[Opening Extracted material section]

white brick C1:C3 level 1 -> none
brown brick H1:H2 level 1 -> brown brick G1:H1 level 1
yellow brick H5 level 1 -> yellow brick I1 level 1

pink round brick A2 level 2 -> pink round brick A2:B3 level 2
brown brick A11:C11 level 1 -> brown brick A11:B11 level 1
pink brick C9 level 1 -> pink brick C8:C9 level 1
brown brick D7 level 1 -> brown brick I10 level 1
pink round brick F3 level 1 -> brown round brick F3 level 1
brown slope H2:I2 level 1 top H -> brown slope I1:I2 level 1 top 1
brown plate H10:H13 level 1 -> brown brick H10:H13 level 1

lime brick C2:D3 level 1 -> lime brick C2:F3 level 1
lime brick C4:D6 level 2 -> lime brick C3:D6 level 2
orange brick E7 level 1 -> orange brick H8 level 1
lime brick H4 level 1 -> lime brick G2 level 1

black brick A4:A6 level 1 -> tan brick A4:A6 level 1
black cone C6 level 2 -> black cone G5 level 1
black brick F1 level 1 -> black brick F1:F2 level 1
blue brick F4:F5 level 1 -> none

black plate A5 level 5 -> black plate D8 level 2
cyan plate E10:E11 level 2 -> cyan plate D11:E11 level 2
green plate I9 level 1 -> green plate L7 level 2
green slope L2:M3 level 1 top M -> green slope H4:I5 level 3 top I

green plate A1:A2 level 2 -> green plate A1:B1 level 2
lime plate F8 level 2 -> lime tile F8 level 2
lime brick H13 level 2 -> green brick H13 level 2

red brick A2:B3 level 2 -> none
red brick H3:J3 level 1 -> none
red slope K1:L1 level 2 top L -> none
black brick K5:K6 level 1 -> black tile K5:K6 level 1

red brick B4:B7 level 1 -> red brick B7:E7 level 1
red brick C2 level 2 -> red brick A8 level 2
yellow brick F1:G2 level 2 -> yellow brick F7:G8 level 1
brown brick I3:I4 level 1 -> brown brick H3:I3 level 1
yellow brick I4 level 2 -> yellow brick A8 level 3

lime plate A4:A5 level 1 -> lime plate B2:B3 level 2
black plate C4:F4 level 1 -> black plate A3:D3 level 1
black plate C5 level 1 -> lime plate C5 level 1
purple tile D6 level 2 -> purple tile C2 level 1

[Closing Extracted material section]

▶ _Required work_
Write out the full set of records exactly as given.

▶ _Solved exercise_
white brick C1:C3 level 1 -> none
brown brick H1:H2 level 1 -> brown brick G1:H1 level 1
yellow brick H5 level 1 -> yellow brick I1 level 1

pink round brick A2 level 2 -> pink round brick A2:B3 level 2
brown brick A11:C11 level 1 -> brown brick A11:B11 level 1
pink brick C9 level 1 -> pink brick C8:C9 level 1
brown brick D7 level 1 -> brown brick I10 level 1
pink round brick F3 level 1 -> brown round brick F3 level 1
brown slope H2:I2 level 1 top H -> brown slope I1:I2 level 1 top 1
brown plate H10:H13 level 1 -> brown brick H10:H13 level 1

lime brick C2:D3 level 1 -> lime brick C2:F3 level 1
lime brick C4:D6 level 2 -> lime brick C3:D6 level 2
orange brick E7 level 1 -> orange brick H8 level 1
lime brick H4 level 1 -> lime brick G2 level 1

black brick A4:A6 level 1 -> tan brick A4:A6 level 1
black cone C6 level 2 -> black cone G5 level 1
black brick F1 level 1 -> black brick F1:F2 level 1
blue brick F4:F5 level 1 -> none

black plate A5 level 5 -> black plate D8 level 2
cyan plate E10:E11 level 2 -> cyan plate D11:E11 level 2
green plate I9 level 1 -> green plate L7 level 2
green slope L2:M3 level 1 top M -> green slope H4:I5 level 3 top I

green plate A1:A2 level 2 -> green plate A1:B1 level 2
lime plate F8 level 2 -> lime tile F8 level 2
lime brick H13 level 2 -> green brick H13 level 2

red brick A2:B3 level 2 -> none
red brick H3:J3 level 1 -> none
red slope K1:L1 level 2 top L -> none
black brick K5:K6 level 1 -> black tile K5:K6 level 1

red brick B4:B7 level 1 -> red brick B7:E7 level 1
red brick C2 level 2 -> red brick A8 level 2
yellow brick F1:G2 level 2 -> yellow brick F7:G8 level 1
brown brick I3:I4 level 1 -> brown brick H3:I3 level 1
yellow brick I4 level 2 -> yellow brick A8 level 3

lime plate A4:A5 level 1 -> lime plate B2:B3 level 2
black plate C4:F4 level 1 -> black plate A3:D3 level 1
black plate C5 level 1 -> lime plate C5 level 1
purple tile D6 level 2 -> purple tile C2 level 1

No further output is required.